━━ Provided information
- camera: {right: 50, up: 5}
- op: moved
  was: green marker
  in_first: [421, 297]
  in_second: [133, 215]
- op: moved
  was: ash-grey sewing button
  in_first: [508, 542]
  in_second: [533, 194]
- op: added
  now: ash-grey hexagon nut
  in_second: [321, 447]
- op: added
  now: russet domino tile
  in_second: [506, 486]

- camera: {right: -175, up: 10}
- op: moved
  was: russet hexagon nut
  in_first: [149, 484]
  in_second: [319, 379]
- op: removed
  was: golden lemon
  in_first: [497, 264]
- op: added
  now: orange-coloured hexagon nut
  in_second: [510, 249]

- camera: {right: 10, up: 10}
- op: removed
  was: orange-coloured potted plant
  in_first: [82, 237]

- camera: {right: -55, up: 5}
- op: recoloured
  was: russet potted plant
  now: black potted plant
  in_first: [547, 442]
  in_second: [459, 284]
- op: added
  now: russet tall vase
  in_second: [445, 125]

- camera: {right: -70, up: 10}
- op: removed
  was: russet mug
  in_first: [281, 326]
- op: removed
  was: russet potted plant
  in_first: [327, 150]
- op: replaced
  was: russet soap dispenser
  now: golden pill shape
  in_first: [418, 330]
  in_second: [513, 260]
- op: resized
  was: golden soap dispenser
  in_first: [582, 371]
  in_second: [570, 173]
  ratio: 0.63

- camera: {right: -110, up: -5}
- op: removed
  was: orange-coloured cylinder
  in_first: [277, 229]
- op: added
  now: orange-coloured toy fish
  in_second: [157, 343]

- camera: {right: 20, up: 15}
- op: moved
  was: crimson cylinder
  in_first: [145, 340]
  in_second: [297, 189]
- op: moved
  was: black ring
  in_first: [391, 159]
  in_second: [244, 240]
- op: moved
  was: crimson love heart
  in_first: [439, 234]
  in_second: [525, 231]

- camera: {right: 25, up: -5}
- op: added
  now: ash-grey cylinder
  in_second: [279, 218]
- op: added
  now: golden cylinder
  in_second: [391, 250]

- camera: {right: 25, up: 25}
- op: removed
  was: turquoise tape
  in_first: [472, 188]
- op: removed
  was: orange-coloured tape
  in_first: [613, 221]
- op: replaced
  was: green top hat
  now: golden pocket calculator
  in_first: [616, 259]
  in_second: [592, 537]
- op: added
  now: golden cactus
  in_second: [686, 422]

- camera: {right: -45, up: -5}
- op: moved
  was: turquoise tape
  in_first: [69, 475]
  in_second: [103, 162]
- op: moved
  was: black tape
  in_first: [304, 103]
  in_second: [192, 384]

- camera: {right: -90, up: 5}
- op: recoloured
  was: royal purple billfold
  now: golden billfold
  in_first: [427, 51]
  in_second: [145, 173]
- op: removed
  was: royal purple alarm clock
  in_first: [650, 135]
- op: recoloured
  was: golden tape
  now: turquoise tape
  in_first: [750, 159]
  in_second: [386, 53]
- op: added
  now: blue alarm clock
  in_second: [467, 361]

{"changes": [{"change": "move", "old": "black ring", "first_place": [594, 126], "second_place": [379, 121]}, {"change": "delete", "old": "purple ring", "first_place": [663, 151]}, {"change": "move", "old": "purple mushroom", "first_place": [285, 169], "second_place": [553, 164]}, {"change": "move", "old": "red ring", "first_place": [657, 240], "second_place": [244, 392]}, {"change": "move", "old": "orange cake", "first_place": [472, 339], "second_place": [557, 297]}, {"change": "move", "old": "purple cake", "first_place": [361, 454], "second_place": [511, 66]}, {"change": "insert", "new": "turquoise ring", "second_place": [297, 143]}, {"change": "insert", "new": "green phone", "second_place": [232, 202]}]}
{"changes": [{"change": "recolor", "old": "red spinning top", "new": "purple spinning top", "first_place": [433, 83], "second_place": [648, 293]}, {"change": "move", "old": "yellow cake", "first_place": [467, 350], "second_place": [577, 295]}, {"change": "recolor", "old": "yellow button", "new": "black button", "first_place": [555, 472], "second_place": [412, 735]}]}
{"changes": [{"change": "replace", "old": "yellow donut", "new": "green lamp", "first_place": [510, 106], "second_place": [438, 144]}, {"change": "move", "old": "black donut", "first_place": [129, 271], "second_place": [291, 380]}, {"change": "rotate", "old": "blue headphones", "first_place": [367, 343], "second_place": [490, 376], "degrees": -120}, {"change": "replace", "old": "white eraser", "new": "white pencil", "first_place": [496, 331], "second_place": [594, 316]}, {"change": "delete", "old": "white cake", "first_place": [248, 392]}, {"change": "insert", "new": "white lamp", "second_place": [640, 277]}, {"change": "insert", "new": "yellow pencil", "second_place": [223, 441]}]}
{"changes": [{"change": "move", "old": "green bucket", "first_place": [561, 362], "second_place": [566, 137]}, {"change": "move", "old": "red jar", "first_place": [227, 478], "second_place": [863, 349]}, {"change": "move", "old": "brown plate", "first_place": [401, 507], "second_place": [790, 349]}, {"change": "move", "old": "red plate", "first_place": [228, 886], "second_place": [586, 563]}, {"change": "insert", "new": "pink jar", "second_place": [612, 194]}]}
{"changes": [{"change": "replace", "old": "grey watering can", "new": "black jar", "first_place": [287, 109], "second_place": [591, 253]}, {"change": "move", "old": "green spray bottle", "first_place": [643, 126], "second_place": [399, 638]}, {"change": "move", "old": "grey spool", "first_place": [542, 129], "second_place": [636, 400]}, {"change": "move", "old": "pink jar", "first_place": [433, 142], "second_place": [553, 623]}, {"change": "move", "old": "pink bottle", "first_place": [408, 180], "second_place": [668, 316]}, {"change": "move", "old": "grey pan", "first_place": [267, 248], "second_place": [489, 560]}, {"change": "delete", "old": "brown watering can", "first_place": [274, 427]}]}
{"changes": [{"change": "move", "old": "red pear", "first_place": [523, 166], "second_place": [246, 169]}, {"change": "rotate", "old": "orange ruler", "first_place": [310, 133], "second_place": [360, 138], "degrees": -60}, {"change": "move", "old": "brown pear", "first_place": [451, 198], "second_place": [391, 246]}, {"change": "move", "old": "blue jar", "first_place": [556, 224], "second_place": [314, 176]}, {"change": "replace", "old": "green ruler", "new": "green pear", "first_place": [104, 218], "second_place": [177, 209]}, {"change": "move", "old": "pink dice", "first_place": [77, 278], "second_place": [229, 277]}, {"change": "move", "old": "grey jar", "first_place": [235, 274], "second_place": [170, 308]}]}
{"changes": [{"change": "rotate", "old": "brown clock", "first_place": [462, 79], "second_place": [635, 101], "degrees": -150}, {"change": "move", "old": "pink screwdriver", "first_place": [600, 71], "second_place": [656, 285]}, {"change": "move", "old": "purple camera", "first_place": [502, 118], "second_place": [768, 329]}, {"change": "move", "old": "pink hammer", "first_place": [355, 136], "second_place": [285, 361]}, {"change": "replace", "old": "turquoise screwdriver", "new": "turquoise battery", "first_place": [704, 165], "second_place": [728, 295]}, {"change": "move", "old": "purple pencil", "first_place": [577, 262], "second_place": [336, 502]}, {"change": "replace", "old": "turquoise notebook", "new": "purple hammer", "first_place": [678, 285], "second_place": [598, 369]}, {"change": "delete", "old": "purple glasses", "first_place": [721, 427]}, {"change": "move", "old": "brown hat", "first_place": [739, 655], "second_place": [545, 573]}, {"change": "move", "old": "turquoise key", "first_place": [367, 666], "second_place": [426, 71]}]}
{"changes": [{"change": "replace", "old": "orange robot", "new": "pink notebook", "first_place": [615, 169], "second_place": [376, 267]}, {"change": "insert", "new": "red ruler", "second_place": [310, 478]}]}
━━━━
**Problem description**
All of the entries above, written out exactly, make up the reply.

**Exercise response**
- camera: {right: 50, up: 5}
- op: moved
  was: green marker
  in_first: [421, 297]
  in_second: [133, 215]
- op: moved
  was: ash-grey sewing button
  in_first: [508, 542]
  in_second: [533, 194]
- op: added
  now: ash-grey hexagon nut
  in_second: [321, 447]
- op: added
  now: russet domino tile
  in_second: [506, 486]

- camera: {right: -175, up: 10}
- op: moved
  was: russet hexagon nut
  in_first: [149, 484]
  in_second: [319, 379]
- op: removed
  was: golden lemon
  in_first: [497, 264]
- op: added
  now: orange-coloured hexagon nut
  in_second: [510, 249]

- camera: {right: 10, up: 10}
- op: removed
  was: orange-coloured potted plant
  in_first: [82, 237]

- camera: {right: -55, up: 5}
- op: recoloured
  was: russet potted plant
  now: black potted plant
  in_first: [547, 442]
  in_second: [459, 284]
- op: added
  now: russet tall vase
  in_second: [445, 125]

- camera: {right: -70, up: 10}
- op: removed
  was: russet mug
  in_first: [281, 326]
- op: removed
  was: russet potted plant
  in_first: [327, 150]
- op: replaced
  was: russet soap dispenser
  now: golden pill shape
  in_first: [418, 330]
  in_second: [513, 260]
- op: resized
  was: golden soap dispenser
  in_first: [582, 371]
  in_second: [570, 173]
  ratio: 0.63

- camera: {right: -110, up: -5}
- op: removed
  was: orange-coloured cylinder
  in_first: [277, 229]
- op: added
  now: orange-coloured toy fish
  in_second: [157, 343]

- camera: {right: 20, up: 15}
- op: moved
  was: crimson cylinder
  in_first: [145, 340]
  in_second: [297, 189]
- op: moved
  was: black ring
  in_first: [391, 159]
  in_second: [244, 240]
- op: moved
  was: crimson love heart
  in_first: [439, 234]
  in_second: [525, 231]

- camera: {right: 25, up: -5}
- op: added
  now: ash-grey cylinder
  in_second: [279, 218]
- op: added
  now: golden cylinder
  in_second: [391, 250]

- camera: {right: 25, up: 25}
- op: removed
  was: turquoise tape
  in_first: [472, 188]
- op: removed
  was: orange-coloured tape
  in_first: [613, 221]
- op: replaced
  was: green top hat
  now: golden pocket calculator
  in_first: [616, 259]
  in_second: [592, 537]
- op: added
  now: golden cactus
  in_second: [686, 422]

- camera: {right: -45, up: -5}
- op: moved
  was: turquoise tape
  in_first: [69, 475]
  in_second: [103, 162]
- op: moved
  was: black tape
  in_first: [304, 103]
  in_second: [192, 384]

- camera: {right: -90, up: 5}
- op: recoloured
  was: royal purple billfold
  now: golden billfold
  in_first: [427, 51]
  in_second: [145, 173]
- op: removed
  was: royal purple alarm clock
  in_first: [650, 135]
- op: recoloured
  was: golden tape
  now: turquoise tape
  in_first: [750, 159]
  in_second: [386, 53]
- op: added
  now: blue alarm clock
  in_second: [467, 361]

{"changes": [{"change": "move", "old": "black ring", "first_place": [594, 126], "second_place": [379, 121]}, {"change": "delete", "old": "purple ring", "first_place": [663, 151]}, {"change": "move", "old": "purple mushroom", "first_place": [285, 169], "second_place": [553, 164]}, {"change": "move", "old": "red ring", "first_place": [657, 240], "second_place": [244, 392]}, {"change": "move", "old": "orange cake", "first_place": [472, 339], "second_place": [557, 297]}, {"change": "move", "old": "purple cake", "first_place": [361, 454], "second_place": [511, 66]}, {"change": "insert", "new": "turquoise ring", "second_place": [297, 143]}, {"change": "insert", "new": "green phone", "second_place": [232, 202]}]}
{"changes": [{"change": "recolor", "old": "red spinning top", "new": "purple spinning top", "first_place": [433, 83], "second_place": [648, 293]}, {"change": "move", "old": "yellow cake", "first_place": [467, 350], "second_place": [577, 295]}, {"change": "recolor", "old": "yellow button", "new": "black button", "first_place": [555, 472], "second_place": [412, 735]}]}
{"changes": [{"change": "replace", "old": "yellow donut", "new": "green lamp", "first_place": [510, 106], "second_place": [438, 144]}, {"change": "move", "old": "black donut", "first_place": [129, 271], "second_place": [291, 380]}, {"change": "rotate", "old": "blue headphones", "first_place": [367, 343], "second_place": [490, 376], "degrees": -120}, {"change": "replace", "old": "white eraser", "new": "white pencil", "first_place": [496, 331], "second_place": [594, 316]}, {"change": "delete", "old": "white cake", "first_place": [248, 392]}, {"change": "insert", "new": "white lamp", "second_place": [640, 277]}, {"change": "insert", "new": "yellow pencil", "second_place": [223, 441]}]}
{"changes": [{"change": "move", "old": "green bucket", "first_place": [561, 362], "second_place": [566, 137]}, {"change": "move", "old": "red jar", "first_place": [227, 478], "second_place": [863, 349]}, {"change": "move", "old": "brown plate", "first_place": [401, 507], "second_place": [790, 349]}, {"change": "move", "old": "red plate", "first_place": [228, 886], "second_place": [586, 563]}, {"change": "insert", "new": "pink jar", "second_place": [612, 194]}]}
{"changes": [{"change": "replace", "old": "grey watering can", "new": "black jar", "first_place": [287, 109], "second_place": [591, 253]}, {"change": "move", "old": "green spray bottle", "first_place": [643, 126], "second_place": [399, 638]}, {"change": "move", "old": "grey spool", "first_place": [542, 129], "second_place": [636, 400]}, {"change": "move", "old": "pink jar", "first_place": [433, 142], "second_place": [553, 623]}, {"change": "move", "old": "pink bottle", "first_place": [408, 180], "second_place": [668, 316]}, {"change": "move", "old": "grey pan", "first_place": [267, 248], "second_place": [489, 560]}, {"change": "delete", "old": "brown watering can", "first_place": [274, 427]}]}
{"changes": [{"change": "move", "old": "red pear", "first_place": [523, 166], "second_place": [246, 169]}, {"change": "rotate", "old": "orange ruler", "first_place": [310, 133], "second_place": [360, 138], "degrees": -60}, {"change": "move", "old": "brown pear", "first_place": [451, 198], "second_place": [391, 246]}, {"change": "move", "old": "blue jar", "first_place": [556, 224], "second_place": [314, 176]}, {"change": "replace", "old": "green ruler", "new": "green pear", "first_place": [104, 218], "second_place": [177, 209]}, {"change": "move", "old": "pink dice", "first_place": [77, 278], "second_place": [229, 277]}, {"change": "move", "old": "grey jar", "first_place": [235, 274], "second_place": [170, 308]}]}
{"changes": [{"change": "rotate", "old": "brown clock", "first_place": [462, 79], "second_place": [635, 101], "degrees": -150}, {"change": "move", "old": "pink screwdriver", "first_place": [600, 71], "second_place": [656, 285]}, {"change": "move", "old": "purple camera", "first_place": [502, 118], "second_place": [768, 329]}, {"change": "move", "old": "pink hammer", "first_place": [355, 136], "second_place": [285, 361]}, {"change": "replace", "old": "turquoise screwdriver", "new": "turquoise battery", "first_place": [704, 165], "second_place": [728, 295]}, {"change": "move", "old": "purple pencil", "first_place": [577, 262], "second_place": [336, 502]}, {"change": "replace", "old": "turquoise notebook", "new": "purple hammer", "first_place": [678, 285], "second_place": [598, 369]}, {"change": "delete", "old": "purple glasses", "first_place": [721, 427]}, {"change": "move", "old": "brown hat", "first_place": [739, 655], "second_place": [545, 573]}, {"change": "move", "old": "turquoise key", "first_place": [367, 666], "second_place": [426, 71]}]}
{"changes": [{"change": "replace", "old": "orange robot", "new": "pink notebook", "first_place": [615, 169], "second_place": [376, 267]}, {"change": "insert", "new": "red ruler", "second_place": [310, 478]}]}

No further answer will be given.